(Extracted information):
▬▬▬

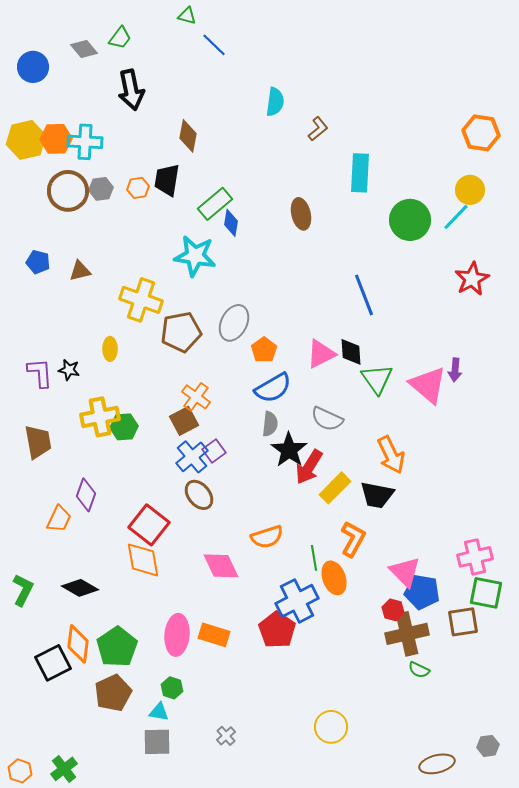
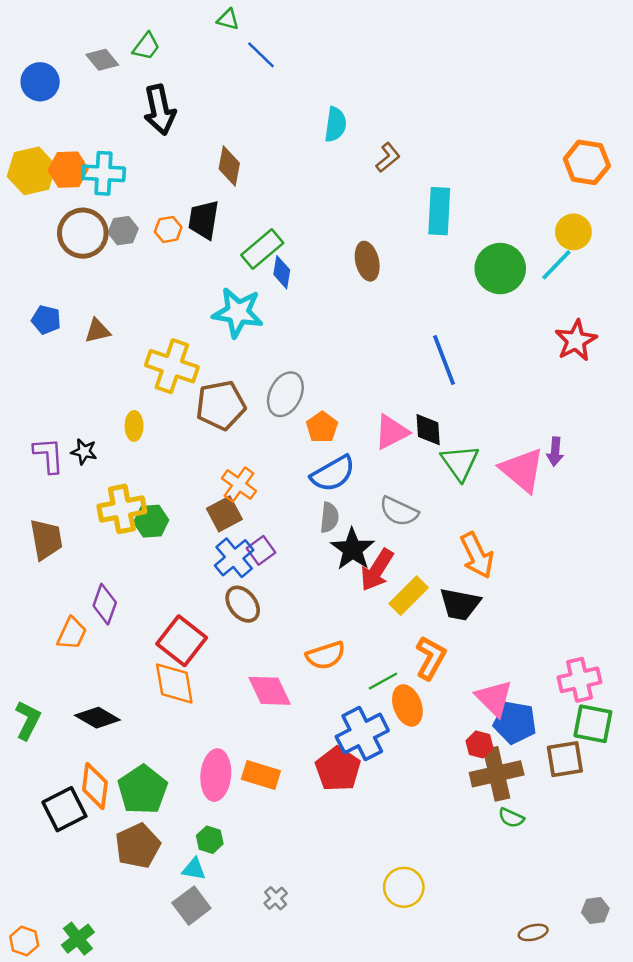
green line: (314, 558) -> (383, 681), turned 70
gray square: (157, 742) -> (191, 906), turned -36
brown ellipse: (437, 764) -> (533, 932), size x0.7

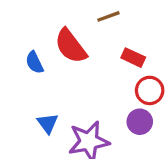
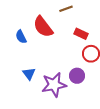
purple circle: (140, 122) -> (77, 76), moved

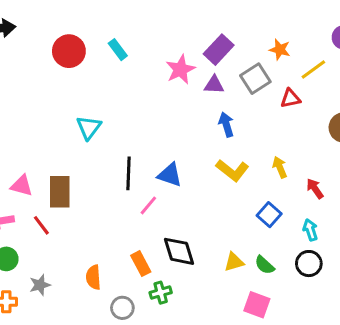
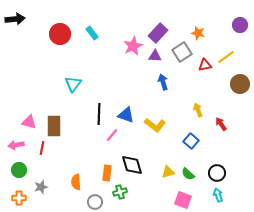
yellow line: (313, 69) -> (226, 57), moved
yellow L-shape: (232, 170) -> (155, 125), moved
red line: (41, 225) -> (42, 148), turned 48
cyan arrow: (310, 230) -> (218, 195), moved
orange rectangle: (141, 264) -> (107, 173), turned 35

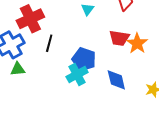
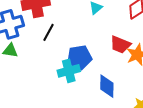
blue pentagon: (84, 59) -> (79, 57), turned 30

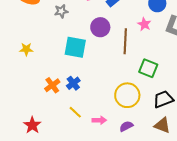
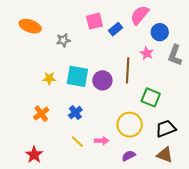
purple circle: (100, 27) -> (102, 80), moved
yellow star: (26, 49) -> (49, 78), moved
orange cross: (52, 85) -> (41, 114), moved
pink arrow: (99, 120) -> (101, 141), moved

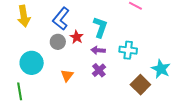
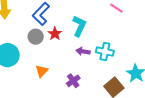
purple arrow: (98, 50) -> (83, 51), moved
purple cross: (99, 70) -> (73, 81), moved

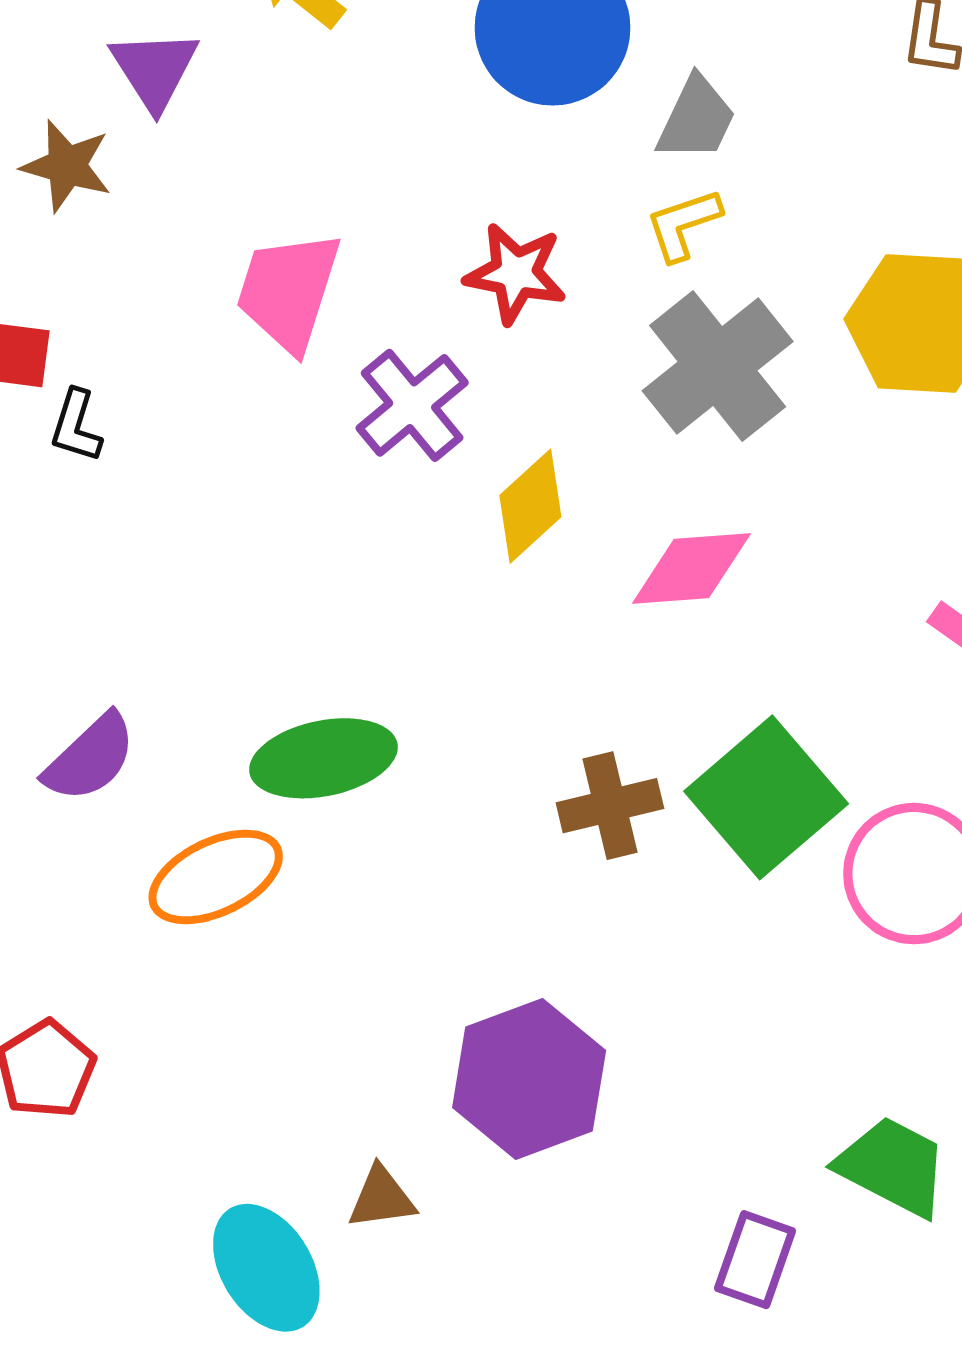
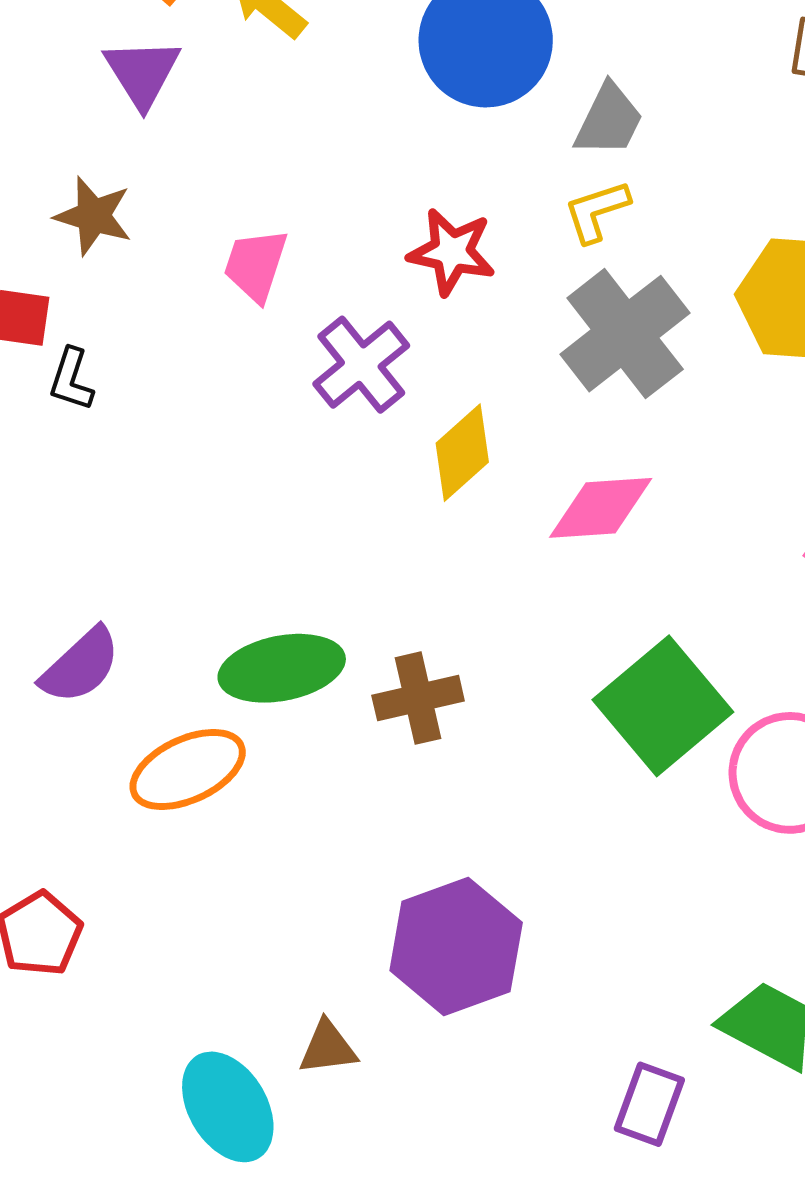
brown star: (67, 166) -> (93, 216), moved
pink trapezoid: (288, 291) -> (256, 265), size x0.7
brown cross: (610, 806) -> (418, 698), moved

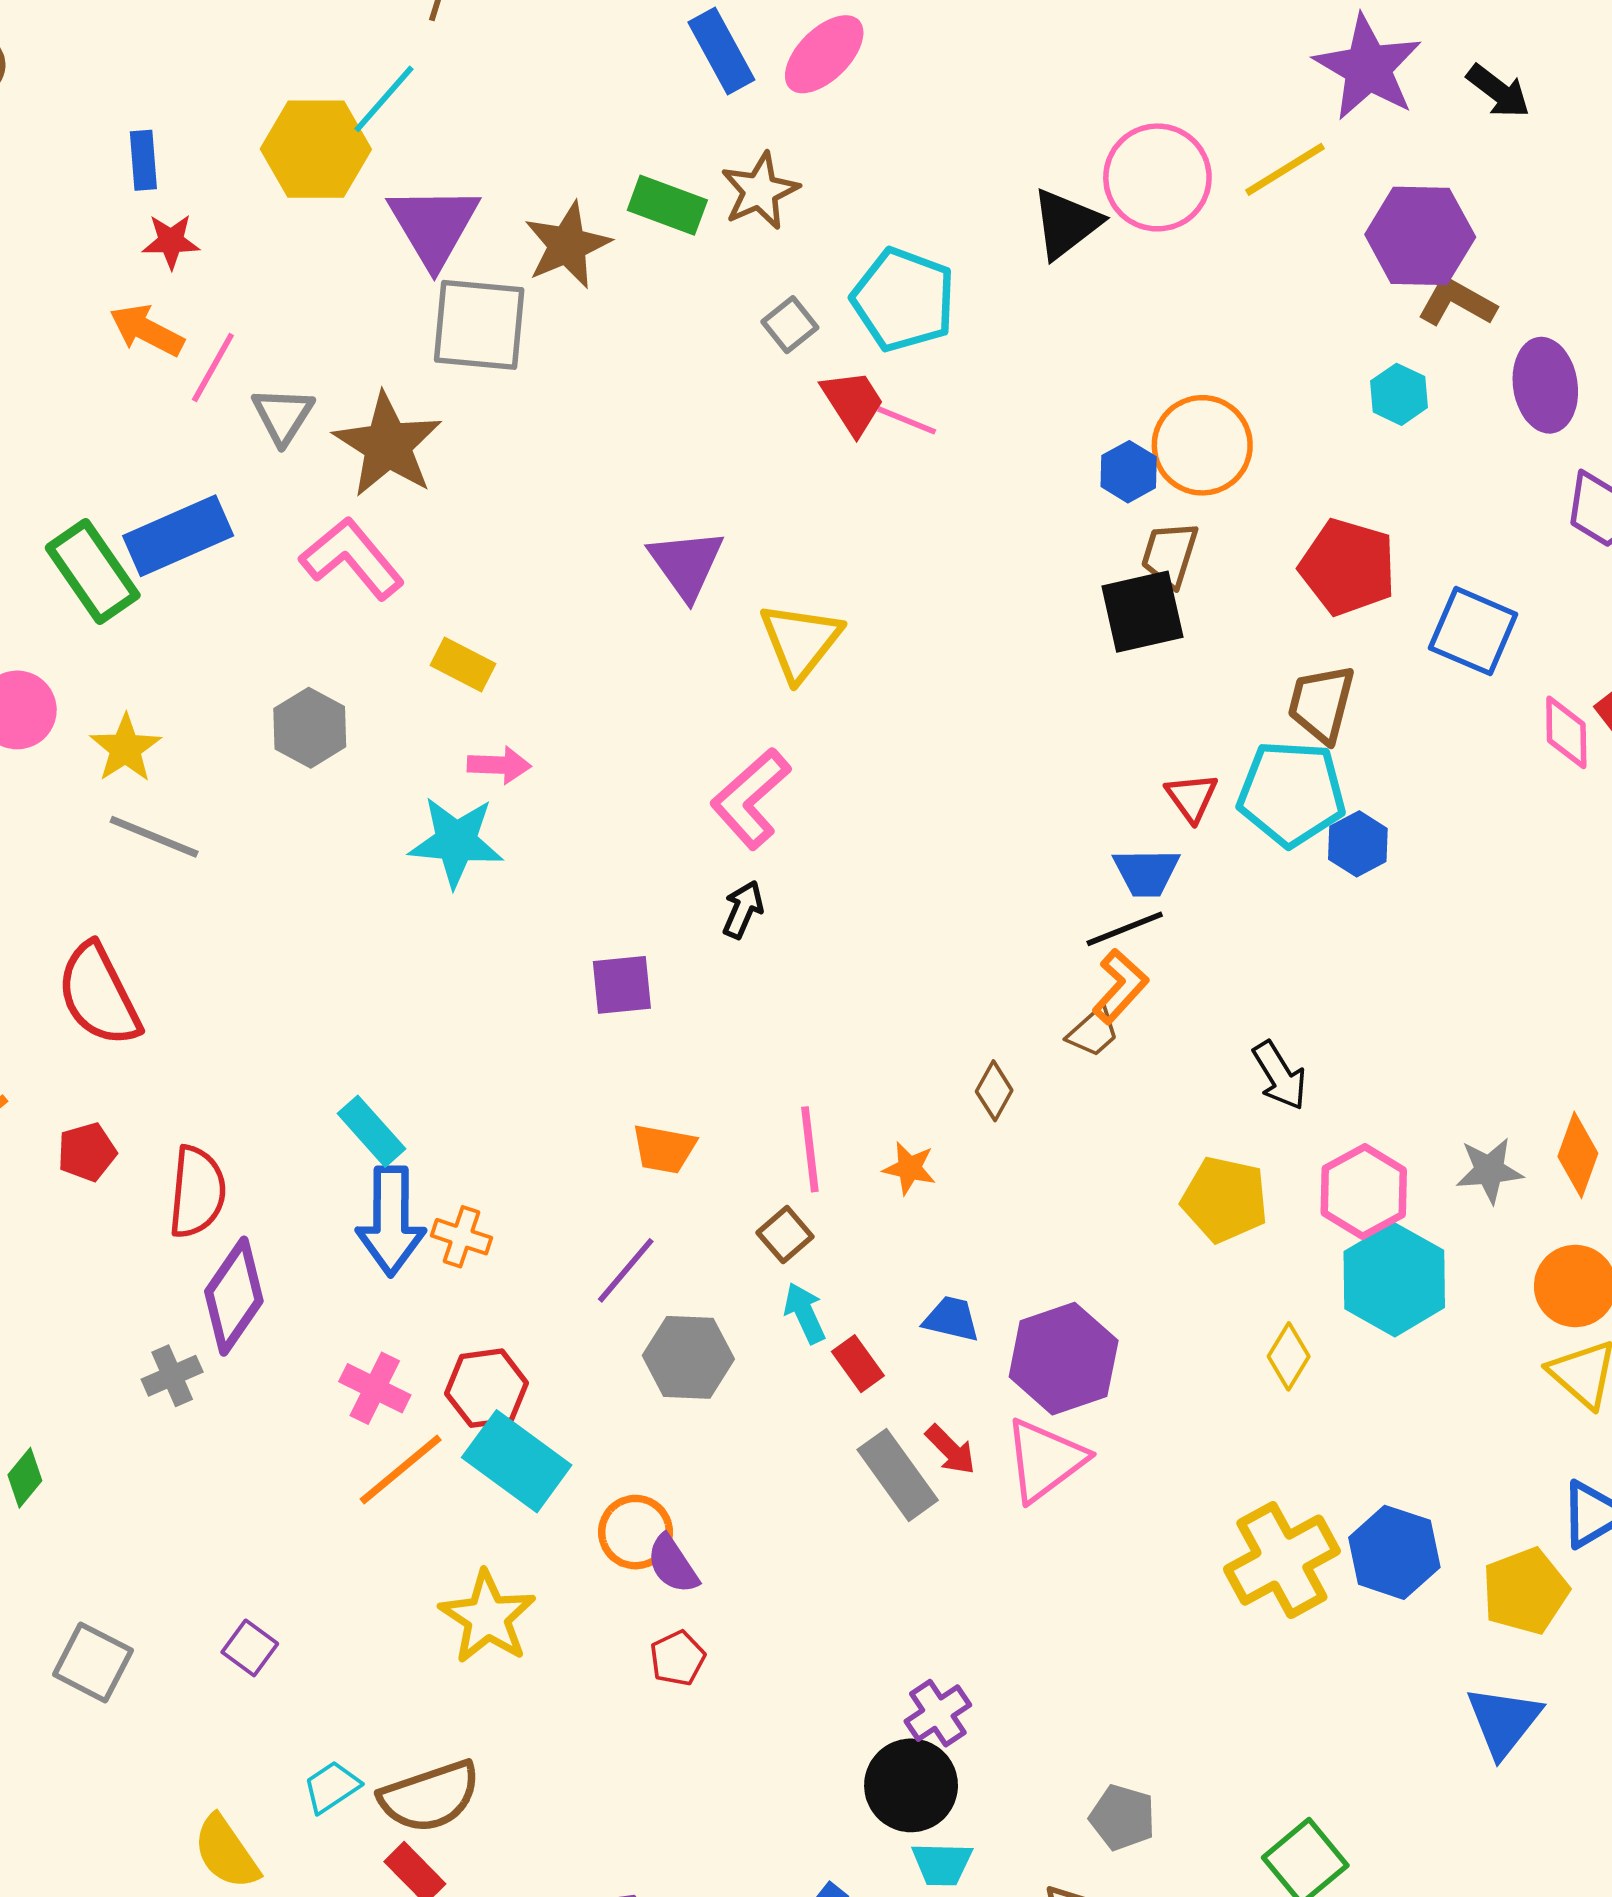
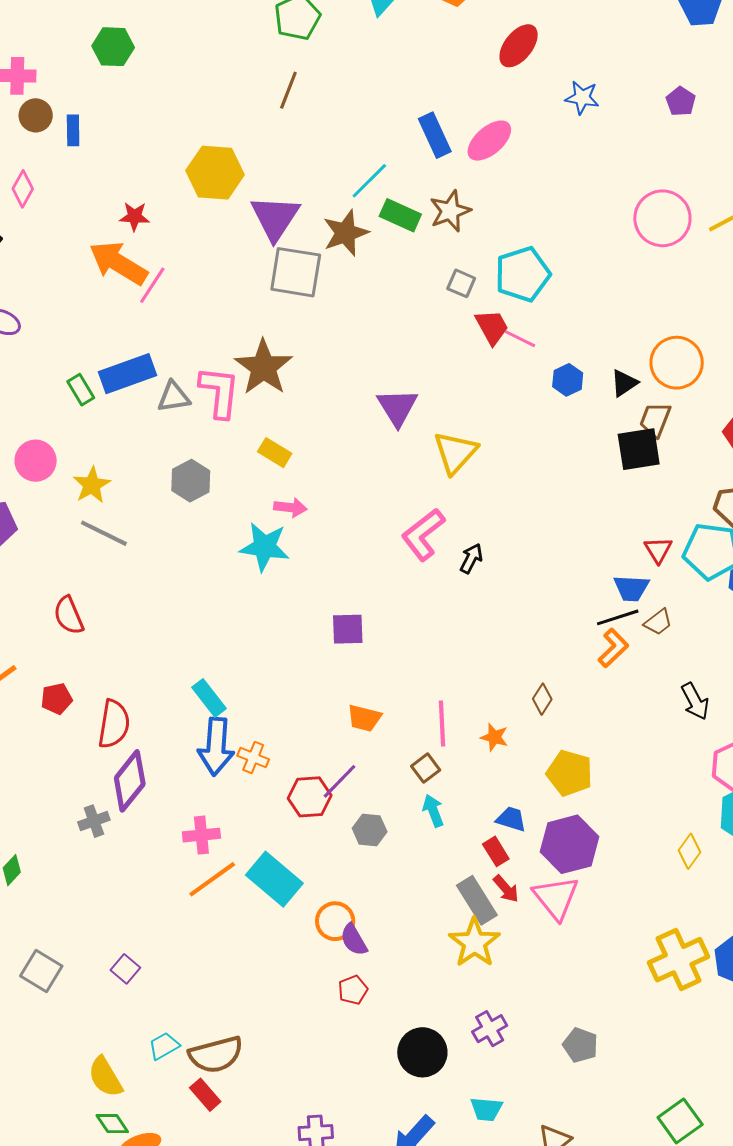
cyan line: (384, 99) -> (369, 181), moved
blue rectangle: (143, 160) -> (73, 130), moved
black triangle: (1066, 224) -> (624, 383), moved, size x0.7
cyan pentagon: (903, 300) -> (523, 274), turned 30
gray square: (790, 325) -> (461, 283), turned -32
orange arrow: (147, 330) -> (118, 263), size x1.5
gray triangle: (283, 415) -> (174, 397), moved, turned 45
brown star: (388, 445) -> (264, 367), moved
blue hexagon: (1129, 472) -> (568, 380), moved
pink L-shape: (352, 558) -> (219, 392), turned 42
green rectangle: (93, 572) -> (81, 390), size x0.6
black arrow: (743, 910) -> (471, 559), moved
red semicircle: (99, 995) -> (69, 615), size x0.7
brown trapezoid: (1093, 1032) -> (658, 622), moved
yellow pentagon: (1225, 1199) -> (570, 773), moved
gray hexagon: (688, 1357) -> (370, 830), size x0.7
red rectangle: (858, 1364) -> (496, 851), moved
pink cross: (375, 1388) -> (201, 835), turned -36
red hexagon: (487, 1388) -> (310, 797), moved
pink triangle: (1045, 1460) -> (556, 898), turned -36
yellow star: (488, 1617) -> (474, 943), moved
black circle: (911, 1785) -> (422, 1052), moved
gray pentagon: (1122, 1817) -> (580, 1045), moved

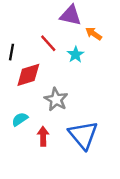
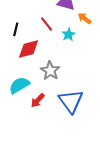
cyan semicircle: (20, 119) -> (19, 85), size x1.5
red arrow: (43, 136) -> (38, 100), turned -140

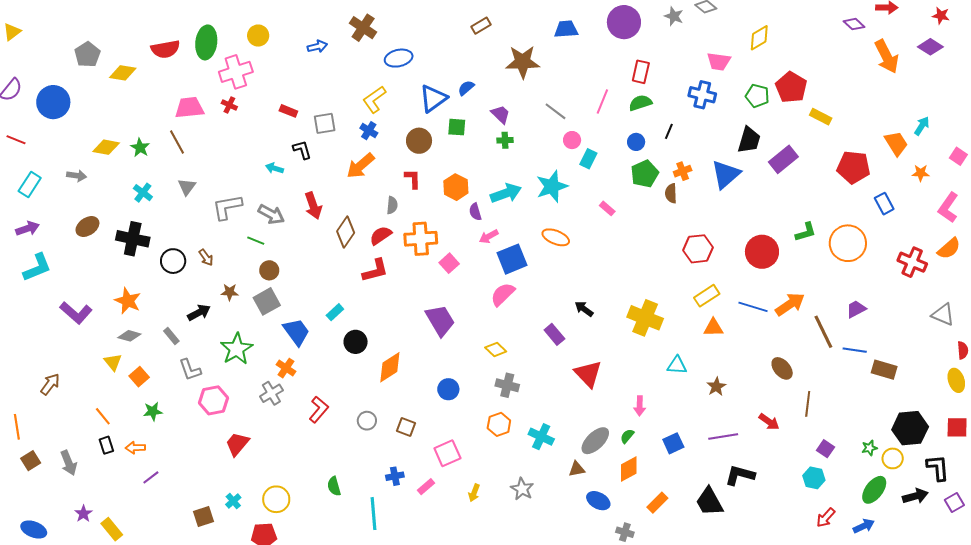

▬▬▬

(Assignment): Gather, from the listing above, every line carrying the word "cyan".

(Expected answer):
cyan arrow: (310, 230) -> (218, 195), moved
cyan line: (384, 99) -> (369, 181), moved
cyan pentagon: (903, 300) -> (523, 274), turned 30
cyan semicircle: (20, 119) -> (19, 85), size x1.5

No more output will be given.